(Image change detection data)
▬▬▬▬▬▬▬▬▬▬

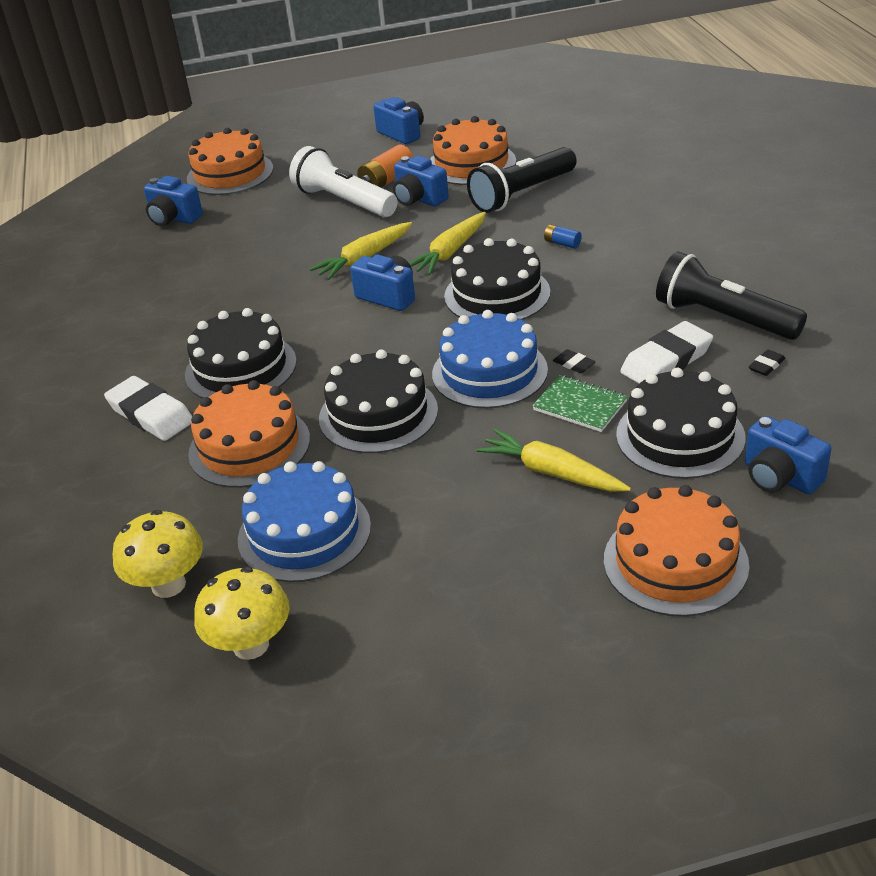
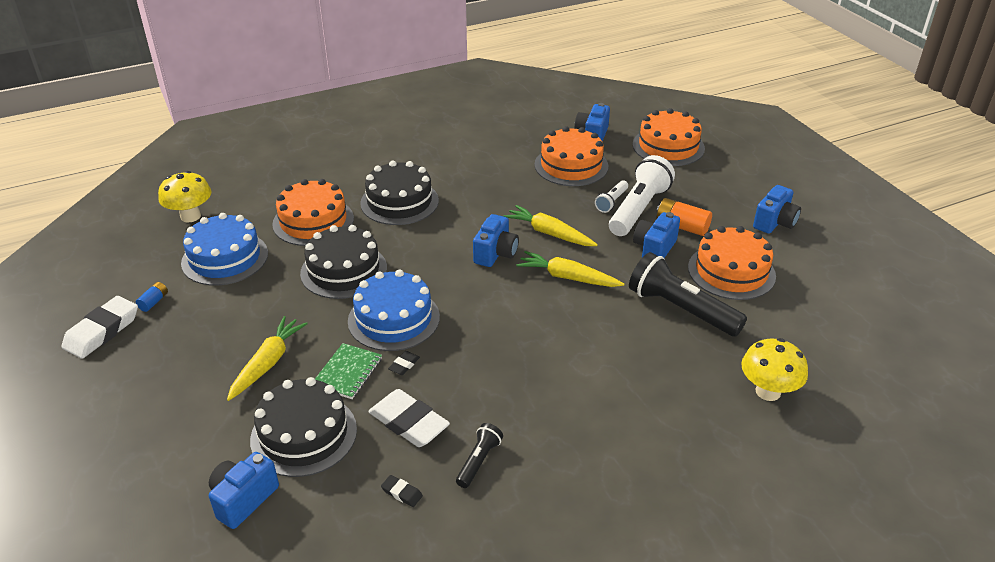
camera: 75 degrees right, 0 degrees up
white eraser [104,376,192,441] -> white eraser moved to [61,296,138,359]
yellow mushroom [194,567,290,660] -> yellow mushroom moved to [741,338,808,401]
black cake [444,238,550,320] -> none
blue battery [544,224,582,249] -> blue battery moved to [136,282,168,312]
orange cake [604,485,749,617] -> orange cake moved to [534,126,608,186]
black flashlight [656,251,807,340] -> black flashlight [456,423,503,488], size x0.49
none -> white flashlight [595,180,628,213]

▬▬▬▬▬▬▬▬▬▬

INSTRUCTIONS FOR THE TASK: Would you transcribe all of the data exactly, omitting any pictures?

ANSWER SPACE:
camera: 75 degrees right, 0 degrees up
white eraser [104,376,192,441] -> white eraser moved to [61,296,138,359]
yellow mushroom [194,567,290,660] -> yellow mushroom moved to [741,338,808,401]
black cake [444,238,550,320] -> none
blue battery [544,224,582,249] -> blue battery moved to [136,282,168,312]
orange cake [604,485,749,617] -> orange cake moved to [534,126,608,186]
black flashlight [656,251,807,340] -> black flashlight [456,423,503,488], size x0.49
none -> white flashlight [595,180,628,213]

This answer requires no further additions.